[Object correspondence data]
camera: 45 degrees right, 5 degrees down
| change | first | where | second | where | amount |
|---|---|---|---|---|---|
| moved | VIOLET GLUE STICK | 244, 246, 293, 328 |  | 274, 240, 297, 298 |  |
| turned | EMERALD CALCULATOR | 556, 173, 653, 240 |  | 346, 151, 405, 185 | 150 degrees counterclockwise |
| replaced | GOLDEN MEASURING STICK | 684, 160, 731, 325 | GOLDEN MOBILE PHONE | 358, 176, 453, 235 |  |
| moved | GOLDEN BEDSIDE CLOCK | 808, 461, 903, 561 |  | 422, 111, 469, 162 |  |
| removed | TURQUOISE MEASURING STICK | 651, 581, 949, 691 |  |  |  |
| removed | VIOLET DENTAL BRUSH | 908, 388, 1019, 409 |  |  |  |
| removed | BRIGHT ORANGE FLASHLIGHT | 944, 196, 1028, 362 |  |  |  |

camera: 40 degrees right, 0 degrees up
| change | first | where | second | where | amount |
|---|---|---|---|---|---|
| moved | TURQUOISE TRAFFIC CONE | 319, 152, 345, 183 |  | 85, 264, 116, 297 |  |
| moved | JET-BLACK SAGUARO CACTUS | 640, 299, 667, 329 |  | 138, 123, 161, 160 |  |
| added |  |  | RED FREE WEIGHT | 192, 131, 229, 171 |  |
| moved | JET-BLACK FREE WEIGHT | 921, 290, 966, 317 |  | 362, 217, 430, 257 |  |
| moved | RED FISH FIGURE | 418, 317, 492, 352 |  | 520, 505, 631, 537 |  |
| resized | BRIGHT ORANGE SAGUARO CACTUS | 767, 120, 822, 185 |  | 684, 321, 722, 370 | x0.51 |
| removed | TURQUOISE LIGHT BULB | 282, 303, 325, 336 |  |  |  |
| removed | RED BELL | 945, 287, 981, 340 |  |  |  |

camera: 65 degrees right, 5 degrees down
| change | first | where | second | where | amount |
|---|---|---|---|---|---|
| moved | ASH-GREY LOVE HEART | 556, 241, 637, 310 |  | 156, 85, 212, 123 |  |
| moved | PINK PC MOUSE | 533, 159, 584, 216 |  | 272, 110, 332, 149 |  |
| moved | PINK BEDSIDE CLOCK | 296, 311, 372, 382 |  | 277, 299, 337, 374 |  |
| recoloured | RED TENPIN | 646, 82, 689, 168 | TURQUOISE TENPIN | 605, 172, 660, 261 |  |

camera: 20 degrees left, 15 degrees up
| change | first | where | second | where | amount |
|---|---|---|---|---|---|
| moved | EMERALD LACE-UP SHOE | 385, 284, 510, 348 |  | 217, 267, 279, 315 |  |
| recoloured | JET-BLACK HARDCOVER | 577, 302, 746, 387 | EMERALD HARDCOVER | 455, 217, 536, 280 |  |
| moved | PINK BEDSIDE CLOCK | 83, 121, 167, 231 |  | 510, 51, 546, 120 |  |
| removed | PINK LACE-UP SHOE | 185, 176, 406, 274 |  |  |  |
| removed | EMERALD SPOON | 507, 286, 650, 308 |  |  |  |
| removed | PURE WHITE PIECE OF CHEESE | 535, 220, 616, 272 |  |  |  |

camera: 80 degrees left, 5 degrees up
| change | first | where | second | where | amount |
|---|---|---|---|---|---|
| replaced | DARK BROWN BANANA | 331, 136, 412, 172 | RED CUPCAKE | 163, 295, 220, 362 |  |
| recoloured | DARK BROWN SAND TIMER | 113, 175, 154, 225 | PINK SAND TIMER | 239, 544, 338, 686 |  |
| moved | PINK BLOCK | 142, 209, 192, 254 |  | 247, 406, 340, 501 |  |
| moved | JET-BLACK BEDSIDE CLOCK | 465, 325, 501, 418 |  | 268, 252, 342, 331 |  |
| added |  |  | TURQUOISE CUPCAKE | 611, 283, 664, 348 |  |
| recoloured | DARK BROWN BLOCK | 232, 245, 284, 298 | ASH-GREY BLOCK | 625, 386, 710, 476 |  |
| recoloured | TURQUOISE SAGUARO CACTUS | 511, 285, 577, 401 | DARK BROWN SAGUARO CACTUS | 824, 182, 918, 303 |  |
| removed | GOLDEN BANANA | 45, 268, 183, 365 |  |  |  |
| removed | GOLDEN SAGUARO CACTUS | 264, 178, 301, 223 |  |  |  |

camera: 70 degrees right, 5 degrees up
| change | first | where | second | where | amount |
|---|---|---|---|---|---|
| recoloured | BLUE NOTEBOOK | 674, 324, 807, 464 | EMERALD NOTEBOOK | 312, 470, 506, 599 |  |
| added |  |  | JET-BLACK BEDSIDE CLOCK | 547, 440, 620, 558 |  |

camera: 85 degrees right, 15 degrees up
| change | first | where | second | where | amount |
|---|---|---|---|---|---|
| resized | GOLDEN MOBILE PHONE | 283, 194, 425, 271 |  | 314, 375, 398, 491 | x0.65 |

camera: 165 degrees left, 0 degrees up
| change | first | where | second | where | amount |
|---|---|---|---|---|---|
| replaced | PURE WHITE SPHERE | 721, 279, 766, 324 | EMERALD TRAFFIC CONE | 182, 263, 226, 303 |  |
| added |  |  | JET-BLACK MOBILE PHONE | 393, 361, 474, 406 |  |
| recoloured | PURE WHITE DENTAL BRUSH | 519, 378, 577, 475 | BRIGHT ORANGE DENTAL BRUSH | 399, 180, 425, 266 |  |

* [What the task asks]
All the records above need to be transcribed exactly and in full.

* [Answer box]
camera: 45 degrees right, 5 degrees down
| change | first | where | second | where | amount |
|---|---|---|---|---|---|
| moved | VIOLET GLUE STICK | 244, 246, 293, 328 |  | 274, 240, 297, 298 |  |
| turned | EMERALD CALCULATOR | 556, 173, 653, 240 |  | 346, 151, 405, 185 | 150 degrees counterclockwise |
| replaced | GOLDEN MEASURING STICK | 684, 160, 731, 325 | GOLDEN MOBILE PHONE | 358, 176, 453, 235 |  |
| moved | GOLDEN BEDSIDE CLOCK | 808, 461, 903, 561 |  | 422, 111, 469, 162 |  |
| removed | TURQUOISE MEASURING STICK | 651, 581, 949, 691 |  |  |  |
| removed | VIOLET DENTAL BRUSH | 908, 388, 1019, 409 |  |  |  |
| removed | BRIGHT ORANGE FLASHLIGHT | 944, 196, 1028, 362 |  |  |  |

camera: 40 degrees right, 0 degrees up
| change | first | where | second | where | amount |
|---|---|---|---|---|---|
| moved | TURQUOISE TRAFFIC CONE | 319, 152, 345, 183 |  | 85, 264, 116, 297 |  |
| moved | JET-BLACK SAGUARO CACTUS | 640, 299, 667, 329 |  | 138, 123, 161, 160 |  |
| added |  |  | RED FREE WEIGHT | 192, 131, 229, 171 |  |
| moved | JET-BLACK FREE WEIGHT | 921, 290, 966, 317 |  | 362, 217, 430, 257 |  |
| moved | RED FISH FIGURE | 418, 317, 492, 352 |  | 520, 505, 631, 537 |  |
| resized | BRIGHT ORANGE SAGUARO CACTUS | 767, 120, 822, 185 |  | 684, 321, 722, 370 | x0.51 |
| removed | TURQUOISE LIGHT BULB | 282, 303, 325, 336 |  |  |  |
| removed | RED BELL | 945, 287, 981, 340 |  |  |  |

camera: 65 degrees right, 5 degrees down
| change | first | where | second | where | amount |
|---|---|---|---|---|---|
| moved | ASH-GREY LOVE HEART | 556, 241, 637, 310 |  | 156, 85, 212, 123 |  |
| moved | PINK PC MOUSE | 533, 159, 584, 216 |  | 272, 110, 332, 149 |  |
| moved | PINK BEDSIDE CLOCK | 296, 311, 372, 382 |  | 277, 299, 337, 374 |  |
| recoloured | RED TENPIN | 646, 82, 689, 168 | TURQUOISE TENPIN | 605, 172, 660, 261 |  |

camera: 20 degrees left, 15 degrees up
| change | first | where | second | where | amount |
|---|---|---|---|---|---|
| moved | EMERALD LACE-UP SHOE | 385, 284, 510, 348 |  | 217, 267, 279, 315 |  |
| recoloured | JET-BLACK HARDCOVER | 577, 302, 746, 387 | EMERALD HARDCOVER | 455, 217, 536, 280 |  |
| moved | PINK BEDSIDE CLOCK | 83, 121, 167, 231 |  | 510, 51, 546, 120 |  |
| removed | PINK LACE-UP SHOE | 185, 176, 406, 274 |  |  |  |
| removed | EMERALD SPOON | 507, 286, 650, 308 |  |  |  |
| removed | PURE WHITE PIECE OF CHEESE | 535, 220, 616, 272 |  |  |  |

camera: 80 degrees left, 5 degrees up
| change | first | where | second | where | amount |
|---|---|---|---|---|---|
| replaced | DARK BROWN BANANA | 331, 136, 412, 172 | RED CUPCAKE | 163, 295, 220, 362 |  |
| recoloured | DARK BROWN SAND TIMER | 113, 175, 154, 225 | PINK SAND TIMER | 239, 544, 338, 686 |  |
| moved | PINK BLOCK | 142, 209, 192, 254 |  | 247, 406, 340, 501 |  |
| moved | JET-BLACK BEDSIDE CLOCK | 465, 325, 501, 418 |  | 268, 252, 342, 331 |  |
| added |  |  | TURQUOISE CUPCAKE | 611, 283, 664, 348 |  |
| recoloured | DARK BROWN BLOCK | 232, 245, 284, 298 | ASH-GREY BLOCK | 625, 386, 710, 476 |  |
| recoloured | TURQUOISE SAGUARO CACTUS | 511, 285, 577, 401 | DARK BROWN SAGUARO CACTUS | 824, 182, 918, 303 |  |
| removed | GOLDEN BANANA | 45, 268, 183, 365 |  |  |  |
| removed | GOLDEN SAGUARO CACTUS | 264, 178, 301, 223 |  |  |  |

camera: 70 degrees right, 5 degrees up
| change | first | where | second | where | amount |
|---|---|---|---|---|---|
| recoloured | BLUE NOTEBOOK | 674, 324, 807, 464 | EMERALD NOTEBOOK | 312, 470, 506, 599 |  |
| added |  |  | JET-BLACK BEDSIDE CLOCK | 547, 440, 620, 558 |  |

camera: 85 degrees right, 15 degrees up
| change | first | where | second | where | amount |
|---|---|---|---|---|---|
| resized | GOLDEN MOBILE PHONE | 283, 194, 425, 271 |  | 314, 375, 398, 491 | x0.65 |

camera: 165 degrees left, 0 degrees up
| change | first | where | second | where | amount |
|---|---|---|---|---|---|
| replaced | PURE WHITE SPHERE | 721, 279, 766, 324 | EMERALD TRAFFIC CONE | 182, 263, 226, 303 |  |
| added |  |  | JET-BLACK MOBILE PHONE | 393, 361, 474, 406 |  |
| recoloured | PURE WHITE DENTAL BRUSH | 519, 378, 577, 475 | BRIGHT ORANGE DENTAL BRUSH | 399, 180, 425, 266 |  |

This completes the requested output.